To do: Drop all images. Then write out each line below exactly as given.

== == ==

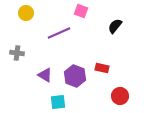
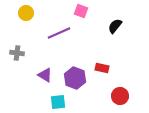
purple hexagon: moved 2 px down
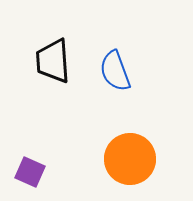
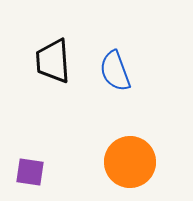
orange circle: moved 3 px down
purple square: rotated 16 degrees counterclockwise
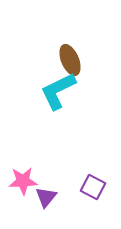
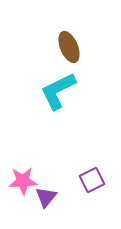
brown ellipse: moved 1 px left, 13 px up
purple square: moved 1 px left, 7 px up; rotated 35 degrees clockwise
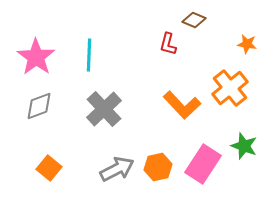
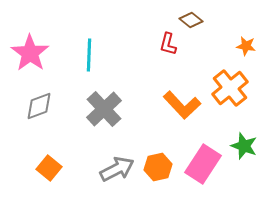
brown diamond: moved 3 px left; rotated 15 degrees clockwise
orange star: moved 1 px left, 2 px down
pink star: moved 6 px left, 4 px up
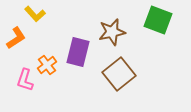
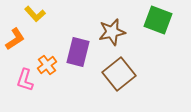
orange L-shape: moved 1 px left, 1 px down
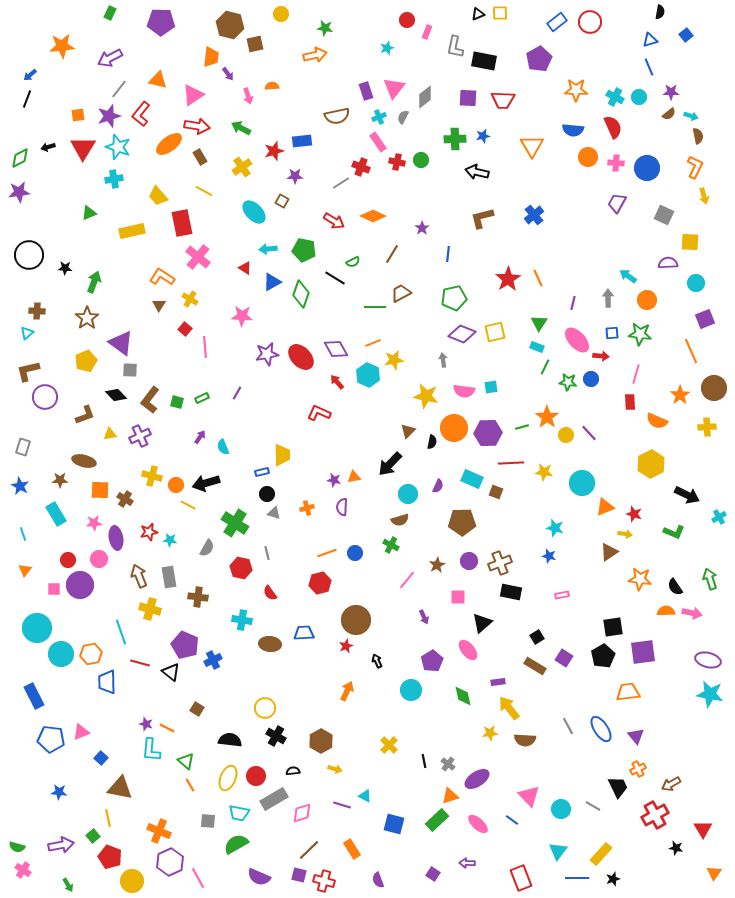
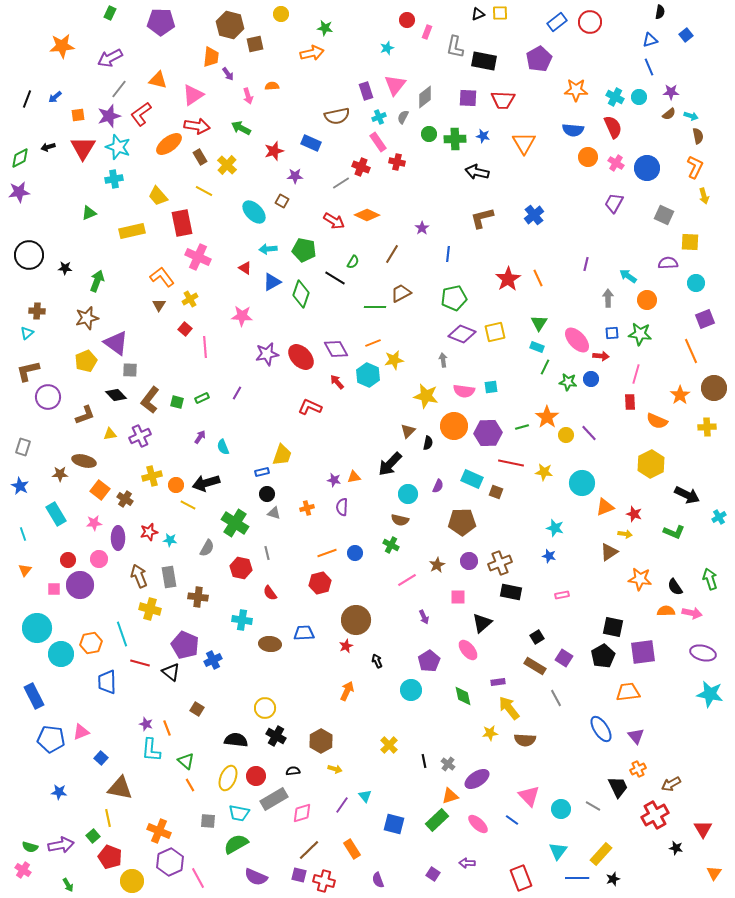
orange arrow at (315, 55): moved 3 px left, 2 px up
blue arrow at (30, 75): moved 25 px right, 22 px down
pink triangle at (394, 88): moved 1 px right, 3 px up
red L-shape at (141, 114): rotated 15 degrees clockwise
blue star at (483, 136): rotated 24 degrees clockwise
blue rectangle at (302, 141): moved 9 px right, 2 px down; rotated 30 degrees clockwise
orange triangle at (532, 146): moved 8 px left, 3 px up
green circle at (421, 160): moved 8 px right, 26 px up
pink cross at (616, 163): rotated 28 degrees clockwise
yellow cross at (242, 167): moved 15 px left, 2 px up; rotated 12 degrees counterclockwise
purple trapezoid at (617, 203): moved 3 px left
orange diamond at (373, 216): moved 6 px left, 1 px up
pink cross at (198, 257): rotated 15 degrees counterclockwise
green semicircle at (353, 262): rotated 32 degrees counterclockwise
orange L-shape at (162, 277): rotated 20 degrees clockwise
green arrow at (94, 282): moved 3 px right, 1 px up
yellow cross at (190, 299): rotated 28 degrees clockwise
purple line at (573, 303): moved 13 px right, 39 px up
brown star at (87, 318): rotated 20 degrees clockwise
purple triangle at (121, 343): moved 5 px left
purple circle at (45, 397): moved 3 px right
red L-shape at (319, 413): moved 9 px left, 6 px up
orange circle at (454, 428): moved 2 px up
black semicircle at (432, 442): moved 4 px left, 1 px down
yellow trapezoid at (282, 455): rotated 20 degrees clockwise
red line at (511, 463): rotated 15 degrees clockwise
yellow cross at (152, 476): rotated 30 degrees counterclockwise
brown star at (60, 480): moved 6 px up
orange square at (100, 490): rotated 36 degrees clockwise
brown semicircle at (400, 520): rotated 30 degrees clockwise
purple ellipse at (116, 538): moved 2 px right; rotated 10 degrees clockwise
pink line at (407, 580): rotated 18 degrees clockwise
black square at (613, 627): rotated 20 degrees clockwise
cyan line at (121, 632): moved 1 px right, 2 px down
orange hexagon at (91, 654): moved 11 px up
purple ellipse at (708, 660): moved 5 px left, 7 px up
purple pentagon at (432, 661): moved 3 px left
gray line at (568, 726): moved 12 px left, 28 px up
orange line at (167, 728): rotated 42 degrees clockwise
black semicircle at (230, 740): moved 6 px right
cyan triangle at (365, 796): rotated 24 degrees clockwise
purple line at (342, 805): rotated 72 degrees counterclockwise
green semicircle at (17, 847): moved 13 px right
purple semicircle at (259, 877): moved 3 px left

== == ==

Exercise response:
purple hexagon: moved 2 px down
orange circle: moved 3 px down
purple square: rotated 16 degrees counterclockwise
brown ellipse: moved 1 px left, 13 px up
purple square: moved 1 px left, 7 px up; rotated 35 degrees clockwise
brown diamond: moved 3 px left; rotated 15 degrees clockwise
orange star: moved 1 px left, 2 px down
pink star: moved 6 px left, 4 px up
orange L-shape: moved 1 px left, 1 px down
orange arrow at (315, 55): moved 3 px left, 2 px up
blue arrow at (30, 75): moved 25 px right, 22 px down
pink triangle at (394, 88): moved 1 px right, 3 px up
red L-shape at (141, 114): rotated 15 degrees clockwise
blue star at (483, 136): rotated 24 degrees clockwise
blue rectangle at (302, 141): moved 9 px right, 2 px down; rotated 30 degrees clockwise
orange triangle at (532, 146): moved 8 px left, 3 px up
green circle at (421, 160): moved 8 px right, 26 px up
pink cross at (616, 163): rotated 28 degrees clockwise
yellow cross at (242, 167): moved 15 px left, 2 px up; rotated 12 degrees counterclockwise
purple trapezoid at (617, 203): moved 3 px left
orange diamond at (373, 216): moved 6 px left, 1 px up
pink cross at (198, 257): rotated 15 degrees counterclockwise
green semicircle at (353, 262): rotated 32 degrees counterclockwise
orange L-shape at (162, 277): rotated 20 degrees clockwise
green arrow at (94, 282): moved 3 px right, 1 px up
yellow cross at (190, 299): rotated 28 degrees clockwise
purple line at (573, 303): moved 13 px right, 39 px up
brown star at (87, 318): rotated 20 degrees clockwise
purple triangle at (121, 343): moved 5 px left
purple circle at (45, 397): moved 3 px right
red L-shape at (319, 413): moved 9 px left, 6 px up
orange circle at (454, 428): moved 2 px up
black semicircle at (432, 442): moved 4 px left, 1 px down
yellow trapezoid at (282, 455): rotated 20 degrees clockwise
red line at (511, 463): rotated 15 degrees clockwise
yellow cross at (152, 476): rotated 30 degrees counterclockwise
brown star at (60, 480): moved 6 px up
orange square at (100, 490): rotated 36 degrees clockwise
brown semicircle at (400, 520): rotated 30 degrees clockwise
purple ellipse at (116, 538): moved 2 px right; rotated 10 degrees clockwise
pink line at (407, 580): rotated 18 degrees clockwise
black square at (613, 627): rotated 20 degrees clockwise
cyan line at (121, 632): moved 1 px right, 2 px down
orange hexagon at (91, 654): moved 11 px up
purple ellipse at (708, 660): moved 5 px left, 7 px up
purple pentagon at (432, 661): moved 3 px left
gray line at (568, 726): moved 12 px left, 28 px up
orange line at (167, 728): rotated 42 degrees clockwise
black semicircle at (230, 740): moved 6 px right
cyan triangle at (365, 796): rotated 24 degrees clockwise
purple line at (342, 805): rotated 72 degrees counterclockwise
green semicircle at (17, 847): moved 13 px right
purple semicircle at (259, 877): moved 3 px left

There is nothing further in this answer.